What the task requires: If a line comes after the one containing "[625, 395, 763, 493]", leave it out; copy every line before it, and that line too, exactly as written, starting from the first line of the entries.

Data extracted from a collection:
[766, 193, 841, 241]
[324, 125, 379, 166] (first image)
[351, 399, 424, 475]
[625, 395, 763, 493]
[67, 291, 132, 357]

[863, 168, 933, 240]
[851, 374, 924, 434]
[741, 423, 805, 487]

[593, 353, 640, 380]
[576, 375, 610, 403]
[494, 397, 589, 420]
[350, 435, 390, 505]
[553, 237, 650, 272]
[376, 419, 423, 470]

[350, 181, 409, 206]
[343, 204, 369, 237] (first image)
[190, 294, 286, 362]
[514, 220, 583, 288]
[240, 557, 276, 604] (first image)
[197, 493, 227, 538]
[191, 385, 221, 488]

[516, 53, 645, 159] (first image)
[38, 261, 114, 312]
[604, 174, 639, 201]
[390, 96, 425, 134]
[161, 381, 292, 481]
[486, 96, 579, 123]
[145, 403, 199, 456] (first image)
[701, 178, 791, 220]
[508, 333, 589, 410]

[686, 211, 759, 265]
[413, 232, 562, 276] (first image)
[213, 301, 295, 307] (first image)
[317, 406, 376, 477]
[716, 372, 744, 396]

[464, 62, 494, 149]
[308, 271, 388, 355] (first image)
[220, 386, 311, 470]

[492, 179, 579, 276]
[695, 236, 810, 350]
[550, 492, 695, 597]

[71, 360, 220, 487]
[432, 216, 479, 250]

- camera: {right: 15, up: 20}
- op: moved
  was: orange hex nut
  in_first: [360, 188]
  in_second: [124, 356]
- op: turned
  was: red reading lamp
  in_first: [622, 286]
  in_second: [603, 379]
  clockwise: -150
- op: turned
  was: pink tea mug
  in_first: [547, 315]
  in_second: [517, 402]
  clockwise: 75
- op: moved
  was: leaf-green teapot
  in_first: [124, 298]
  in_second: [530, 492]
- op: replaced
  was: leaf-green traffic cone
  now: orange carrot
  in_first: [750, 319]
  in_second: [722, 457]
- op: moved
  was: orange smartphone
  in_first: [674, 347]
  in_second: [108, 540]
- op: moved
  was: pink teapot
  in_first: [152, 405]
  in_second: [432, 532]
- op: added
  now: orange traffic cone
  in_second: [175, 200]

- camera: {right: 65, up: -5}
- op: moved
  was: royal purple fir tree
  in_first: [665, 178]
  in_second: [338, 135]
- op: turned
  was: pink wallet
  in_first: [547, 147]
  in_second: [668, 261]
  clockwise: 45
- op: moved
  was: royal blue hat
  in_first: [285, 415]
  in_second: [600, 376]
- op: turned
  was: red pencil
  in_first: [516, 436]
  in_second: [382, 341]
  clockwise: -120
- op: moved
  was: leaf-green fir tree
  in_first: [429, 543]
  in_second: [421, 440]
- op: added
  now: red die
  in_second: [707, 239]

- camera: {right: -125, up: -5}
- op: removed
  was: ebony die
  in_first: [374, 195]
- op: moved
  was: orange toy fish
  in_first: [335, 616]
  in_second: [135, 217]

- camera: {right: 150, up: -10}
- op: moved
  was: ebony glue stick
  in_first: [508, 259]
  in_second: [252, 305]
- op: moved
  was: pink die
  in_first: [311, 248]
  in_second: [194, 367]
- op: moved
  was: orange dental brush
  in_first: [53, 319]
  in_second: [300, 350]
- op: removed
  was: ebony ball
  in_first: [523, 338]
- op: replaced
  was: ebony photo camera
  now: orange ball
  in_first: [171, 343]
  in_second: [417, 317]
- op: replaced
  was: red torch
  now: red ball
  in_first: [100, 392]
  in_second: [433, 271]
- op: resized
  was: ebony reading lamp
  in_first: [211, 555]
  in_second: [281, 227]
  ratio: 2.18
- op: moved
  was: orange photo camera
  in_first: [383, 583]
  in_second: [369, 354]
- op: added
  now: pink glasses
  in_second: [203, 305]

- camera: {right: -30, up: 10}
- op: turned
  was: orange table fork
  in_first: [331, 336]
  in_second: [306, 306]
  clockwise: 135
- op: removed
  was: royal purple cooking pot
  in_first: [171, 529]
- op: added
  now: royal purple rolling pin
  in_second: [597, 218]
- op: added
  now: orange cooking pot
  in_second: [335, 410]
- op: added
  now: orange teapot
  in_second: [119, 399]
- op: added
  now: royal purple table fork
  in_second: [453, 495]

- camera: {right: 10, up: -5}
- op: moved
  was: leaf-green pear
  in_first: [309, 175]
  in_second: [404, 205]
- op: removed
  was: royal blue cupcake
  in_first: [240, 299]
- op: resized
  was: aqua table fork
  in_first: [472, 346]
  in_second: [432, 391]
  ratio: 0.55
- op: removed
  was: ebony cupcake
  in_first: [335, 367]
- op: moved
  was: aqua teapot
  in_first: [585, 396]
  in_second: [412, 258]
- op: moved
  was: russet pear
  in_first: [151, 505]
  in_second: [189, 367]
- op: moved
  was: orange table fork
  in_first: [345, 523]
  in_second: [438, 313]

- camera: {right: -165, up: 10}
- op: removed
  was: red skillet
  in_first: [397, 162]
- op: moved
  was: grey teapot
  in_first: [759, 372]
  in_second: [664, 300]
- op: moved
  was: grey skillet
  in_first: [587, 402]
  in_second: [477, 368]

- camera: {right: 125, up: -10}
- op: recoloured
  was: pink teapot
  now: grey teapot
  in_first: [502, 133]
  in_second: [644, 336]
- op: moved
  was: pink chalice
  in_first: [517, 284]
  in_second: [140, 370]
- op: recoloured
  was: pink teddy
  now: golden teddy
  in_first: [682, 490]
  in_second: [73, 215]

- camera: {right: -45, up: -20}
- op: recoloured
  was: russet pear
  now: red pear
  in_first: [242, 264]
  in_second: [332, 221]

Written response:
[766, 193, 841, 241]
[324, 125, 379, 166] (first image)
[351, 399, 424, 475]
[625, 395, 763, 493]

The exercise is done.